[Dataset entries]
>>

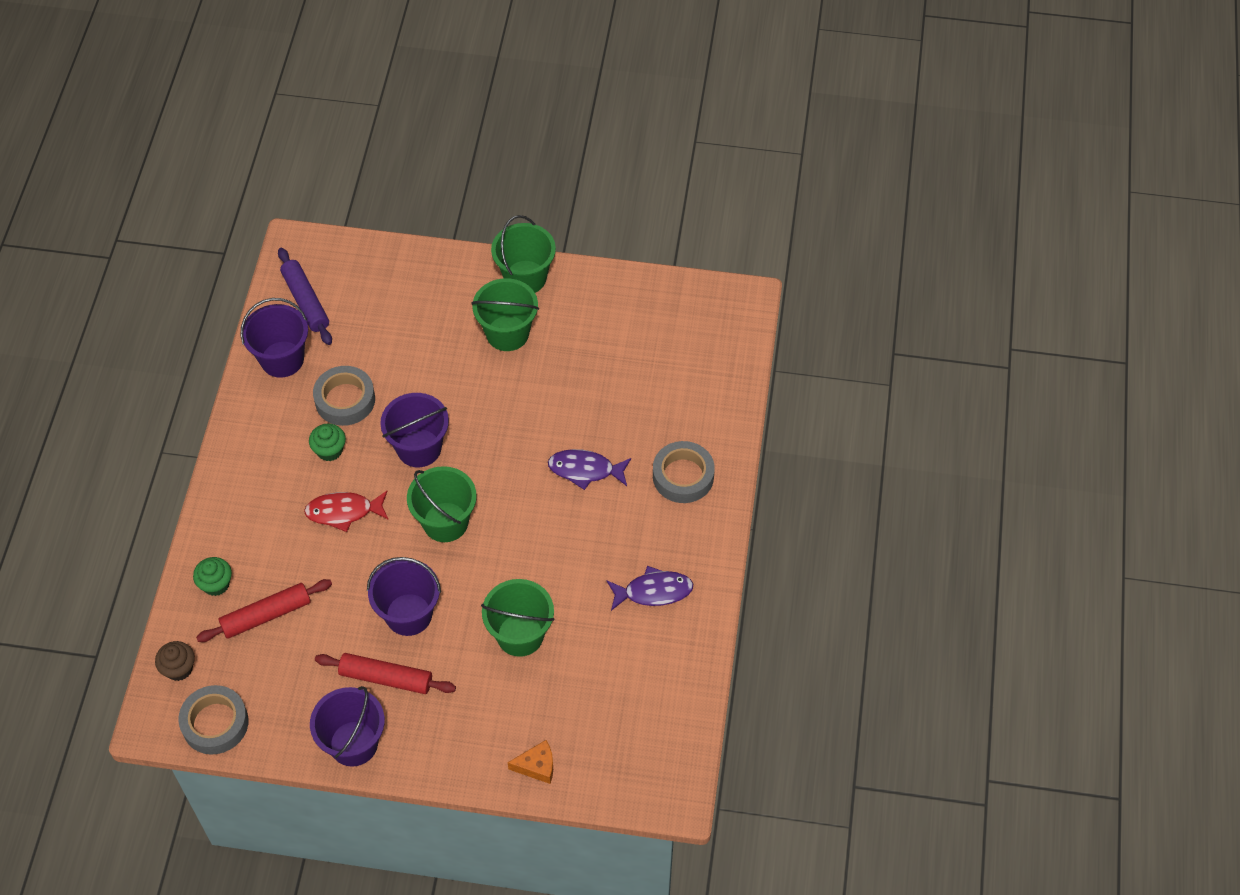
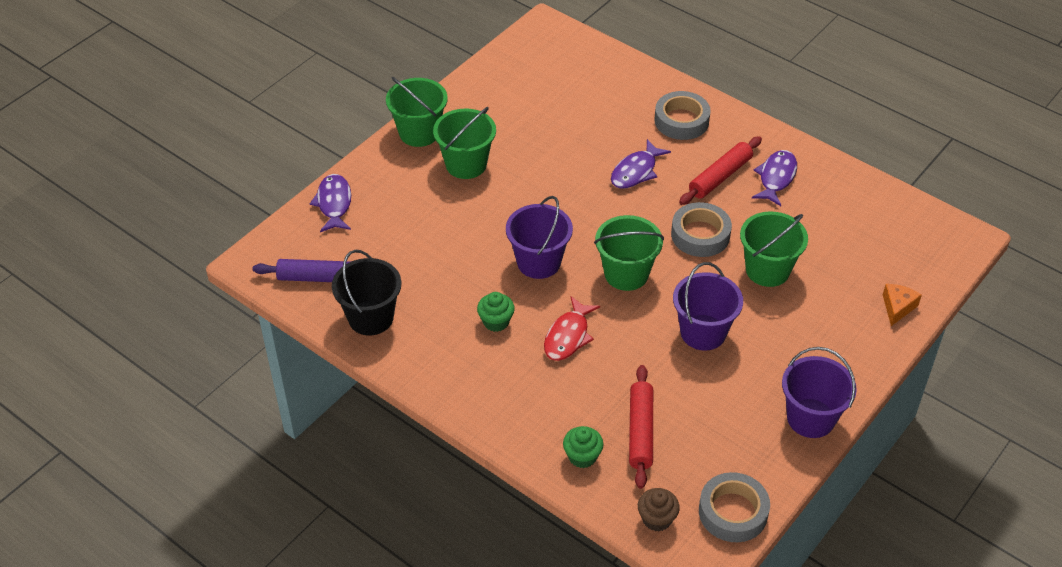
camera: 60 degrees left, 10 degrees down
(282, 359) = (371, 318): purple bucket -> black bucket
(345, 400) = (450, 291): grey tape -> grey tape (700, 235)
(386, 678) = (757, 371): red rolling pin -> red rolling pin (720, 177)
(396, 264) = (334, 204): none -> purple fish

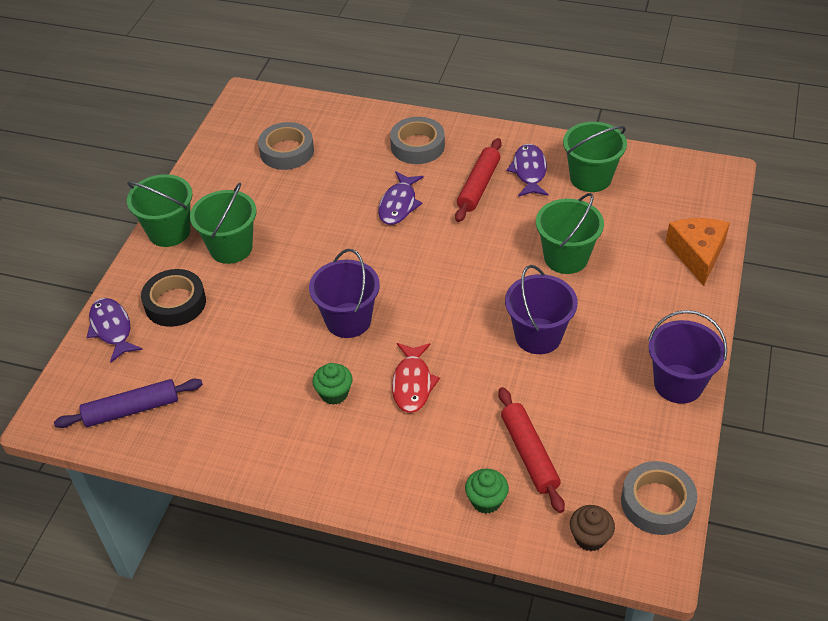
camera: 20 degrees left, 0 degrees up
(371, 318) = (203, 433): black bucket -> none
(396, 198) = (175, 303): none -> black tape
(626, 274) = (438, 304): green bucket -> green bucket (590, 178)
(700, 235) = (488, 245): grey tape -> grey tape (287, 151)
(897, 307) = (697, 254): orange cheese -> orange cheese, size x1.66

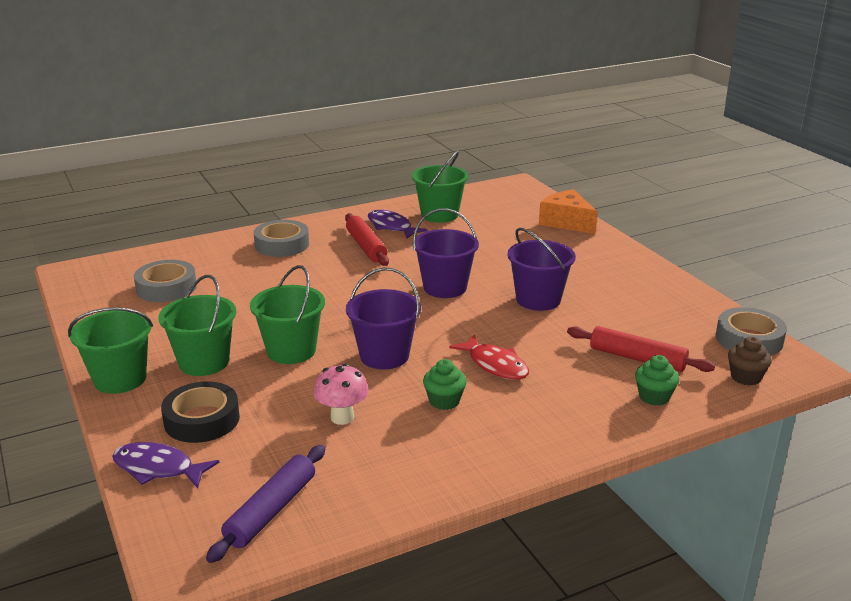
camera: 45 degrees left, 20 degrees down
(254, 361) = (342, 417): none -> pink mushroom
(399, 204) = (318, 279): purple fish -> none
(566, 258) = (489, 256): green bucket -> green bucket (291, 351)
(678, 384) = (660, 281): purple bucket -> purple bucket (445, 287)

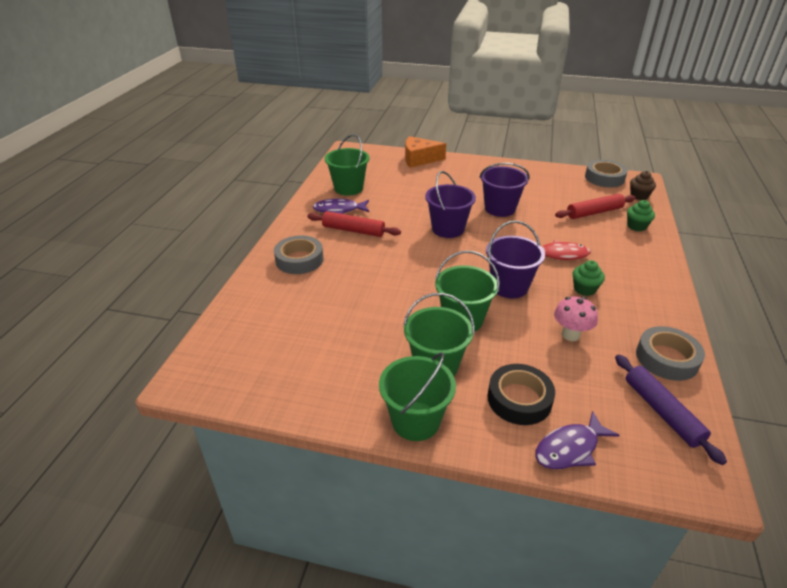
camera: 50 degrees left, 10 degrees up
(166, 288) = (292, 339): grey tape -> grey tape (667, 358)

<<

• Work order
Pictures are to be left out while the lines from the beginning of the records through the line with "(626, 274) = (438, 304): green" are copied word for word.

• Written answer
camera: 60 degrees left, 10 degrees down
(282, 359) = (371, 318): purple bucket -> black bucket
(345, 400) = (450, 291): grey tape -> grey tape (700, 235)
(386, 678) = (757, 371): red rolling pin -> red rolling pin (720, 177)
(396, 264) = (334, 204): none -> purple fish

camera: 20 degrees left, 0 degrees up
(371, 318) = (203, 433): black bucket -> none
(396, 198) = (175, 303): none -> black tape
(626, 274) = (438, 304): green bucket -> green bucket (590, 178)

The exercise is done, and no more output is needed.